__Task to carry out__
Only the lines of the data below from the one with "C3: 330nF (GND, RC) -> 330nF (+3V3, GND)" through the one with "R207: none -> 3.3k (GND, T8)" are wanted. Repeat them exactly.

:: Provided data ::

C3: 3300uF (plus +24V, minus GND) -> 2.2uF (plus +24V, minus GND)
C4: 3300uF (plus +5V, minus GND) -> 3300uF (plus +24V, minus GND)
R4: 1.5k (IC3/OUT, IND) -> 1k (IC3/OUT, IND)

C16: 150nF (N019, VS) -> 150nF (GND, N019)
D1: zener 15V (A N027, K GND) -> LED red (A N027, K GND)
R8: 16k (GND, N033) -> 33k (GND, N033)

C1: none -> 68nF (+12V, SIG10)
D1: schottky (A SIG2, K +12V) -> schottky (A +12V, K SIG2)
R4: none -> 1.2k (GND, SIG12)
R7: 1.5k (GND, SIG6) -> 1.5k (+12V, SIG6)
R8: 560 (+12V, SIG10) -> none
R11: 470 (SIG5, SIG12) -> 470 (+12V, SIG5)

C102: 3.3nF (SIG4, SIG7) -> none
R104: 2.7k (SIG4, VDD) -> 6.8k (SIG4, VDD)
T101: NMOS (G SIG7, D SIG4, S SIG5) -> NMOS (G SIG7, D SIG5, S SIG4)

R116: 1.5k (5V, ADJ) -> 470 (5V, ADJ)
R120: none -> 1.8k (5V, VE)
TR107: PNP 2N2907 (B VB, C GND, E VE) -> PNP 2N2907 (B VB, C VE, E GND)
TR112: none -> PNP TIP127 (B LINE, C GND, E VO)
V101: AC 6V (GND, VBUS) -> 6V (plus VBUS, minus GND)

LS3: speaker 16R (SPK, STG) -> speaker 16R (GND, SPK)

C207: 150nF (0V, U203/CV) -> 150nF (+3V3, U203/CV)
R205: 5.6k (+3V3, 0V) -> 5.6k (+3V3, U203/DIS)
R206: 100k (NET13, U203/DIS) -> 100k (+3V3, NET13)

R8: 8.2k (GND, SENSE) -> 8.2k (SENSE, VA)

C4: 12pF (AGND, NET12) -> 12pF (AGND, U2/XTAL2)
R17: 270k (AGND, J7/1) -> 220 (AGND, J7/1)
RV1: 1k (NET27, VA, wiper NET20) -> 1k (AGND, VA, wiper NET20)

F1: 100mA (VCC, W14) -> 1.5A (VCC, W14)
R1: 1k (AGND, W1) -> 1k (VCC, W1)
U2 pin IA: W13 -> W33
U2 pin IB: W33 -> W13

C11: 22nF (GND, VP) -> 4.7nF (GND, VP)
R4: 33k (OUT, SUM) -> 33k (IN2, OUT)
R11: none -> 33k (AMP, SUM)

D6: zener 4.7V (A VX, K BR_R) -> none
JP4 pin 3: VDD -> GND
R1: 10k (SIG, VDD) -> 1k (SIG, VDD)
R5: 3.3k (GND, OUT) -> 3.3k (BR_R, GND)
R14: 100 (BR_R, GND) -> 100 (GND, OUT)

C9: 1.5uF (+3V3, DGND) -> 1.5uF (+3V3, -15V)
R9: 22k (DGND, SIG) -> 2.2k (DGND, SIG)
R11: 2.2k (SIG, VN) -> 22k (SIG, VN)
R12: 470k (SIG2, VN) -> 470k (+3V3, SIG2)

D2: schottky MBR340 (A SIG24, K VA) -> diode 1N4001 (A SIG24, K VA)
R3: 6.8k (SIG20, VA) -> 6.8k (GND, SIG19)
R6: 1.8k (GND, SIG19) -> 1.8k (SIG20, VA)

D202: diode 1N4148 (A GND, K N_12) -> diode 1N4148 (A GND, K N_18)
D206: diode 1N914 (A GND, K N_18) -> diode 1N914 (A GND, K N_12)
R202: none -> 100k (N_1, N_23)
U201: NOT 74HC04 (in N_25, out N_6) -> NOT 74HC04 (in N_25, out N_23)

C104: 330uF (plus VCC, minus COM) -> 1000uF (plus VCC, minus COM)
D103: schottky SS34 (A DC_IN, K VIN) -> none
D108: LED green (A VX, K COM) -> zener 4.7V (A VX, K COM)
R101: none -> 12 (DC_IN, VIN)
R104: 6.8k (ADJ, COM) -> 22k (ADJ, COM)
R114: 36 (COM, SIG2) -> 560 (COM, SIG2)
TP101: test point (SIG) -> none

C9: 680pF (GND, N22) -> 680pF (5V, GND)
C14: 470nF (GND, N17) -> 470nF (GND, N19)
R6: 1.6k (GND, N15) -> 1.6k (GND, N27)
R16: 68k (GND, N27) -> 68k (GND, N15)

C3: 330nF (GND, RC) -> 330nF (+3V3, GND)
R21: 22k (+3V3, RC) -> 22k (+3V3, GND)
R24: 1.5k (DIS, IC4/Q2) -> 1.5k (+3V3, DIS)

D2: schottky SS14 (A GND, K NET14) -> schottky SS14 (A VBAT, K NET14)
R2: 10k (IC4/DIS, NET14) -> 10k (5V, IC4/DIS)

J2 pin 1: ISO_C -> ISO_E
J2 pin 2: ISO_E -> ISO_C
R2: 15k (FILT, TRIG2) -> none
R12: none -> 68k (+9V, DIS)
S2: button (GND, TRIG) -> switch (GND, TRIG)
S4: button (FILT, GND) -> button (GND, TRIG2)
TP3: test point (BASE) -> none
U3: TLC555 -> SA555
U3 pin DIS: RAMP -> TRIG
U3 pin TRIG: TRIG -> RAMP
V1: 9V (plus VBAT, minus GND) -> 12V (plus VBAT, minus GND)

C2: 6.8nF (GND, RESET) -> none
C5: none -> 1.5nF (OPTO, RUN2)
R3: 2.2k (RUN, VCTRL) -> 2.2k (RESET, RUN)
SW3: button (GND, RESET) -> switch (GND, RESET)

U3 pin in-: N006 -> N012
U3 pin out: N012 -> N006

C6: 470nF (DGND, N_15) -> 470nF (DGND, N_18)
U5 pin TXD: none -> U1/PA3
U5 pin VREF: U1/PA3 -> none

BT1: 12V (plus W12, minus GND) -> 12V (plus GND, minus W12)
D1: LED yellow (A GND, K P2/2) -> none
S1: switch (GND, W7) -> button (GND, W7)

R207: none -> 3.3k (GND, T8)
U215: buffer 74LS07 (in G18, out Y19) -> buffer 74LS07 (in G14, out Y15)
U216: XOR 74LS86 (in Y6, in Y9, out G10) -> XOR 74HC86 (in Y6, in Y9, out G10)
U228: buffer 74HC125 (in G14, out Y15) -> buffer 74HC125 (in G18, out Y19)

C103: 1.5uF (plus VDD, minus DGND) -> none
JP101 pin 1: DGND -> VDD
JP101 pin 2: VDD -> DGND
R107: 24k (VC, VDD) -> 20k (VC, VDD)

:::

__Exercise answer__
C3: 330nF (GND, RC) -> 330nF (+3V3, GND)
R21: 22k (+3V3, RC) -> 22k (+3V3, GND)
R24: 1.5k (DIS, IC4/Q2) -> 1.5k (+3V3, DIS)

D2: schottky SS14 (A GND, K NET14) -> schottky SS14 (A VBAT, K NET14)
R2: 10k (IC4/DIS, NET14) -> 10k (5V, IC4/DIS)

J2 pin 1: ISO_C -> ISO_E
J2 pin 2: ISO_E -> ISO_C
R2: 15k (FILT, TRIG2) -> none
R12: none -> 68k (+9V, DIS)
S2: button (GND, TRIG) -> switch (GND, TRIG)
S4: button (FILT, GND) -> button (GND, TRIG2)
TP3: test point (BASE) -> none
U3: TLC555 -> SA555
U3 pin DIS: RAMP -> TRIG
U3 pin TRIG: TRIG -> RAMP
V1: 9V (plus VBAT, minus GND) -> 12V (plus VBAT, minus GND)

C2: 6.8nF (GND, RESET) -> none
C5: none -> 1.5nF (OPTO, RUN2)
R3: 2.2k (RUN, VCTRL) -> 2.2k (RESET, RUN)
SW3: button (GND, RESET) -> switch (GND, RESET)

U3 pin in-: N006 -> N012
U3 pin out: N012 -> N006

C6: 470nF (DGND, N_15) -> 470nF (DGND, N_18)
U5 pin TXD: none -> U1/PA3
U5 pin VREF: U1/PA3 -> none

BT1: 12V (plus W12, minus GND) -> 12V (plus GND, minus W12)
D1: LED yellow (A GND, K P2/2) -> none
S1: switch (GND, W7) -> button (GND, W7)

R207: none -> 3.3k (GND, T8)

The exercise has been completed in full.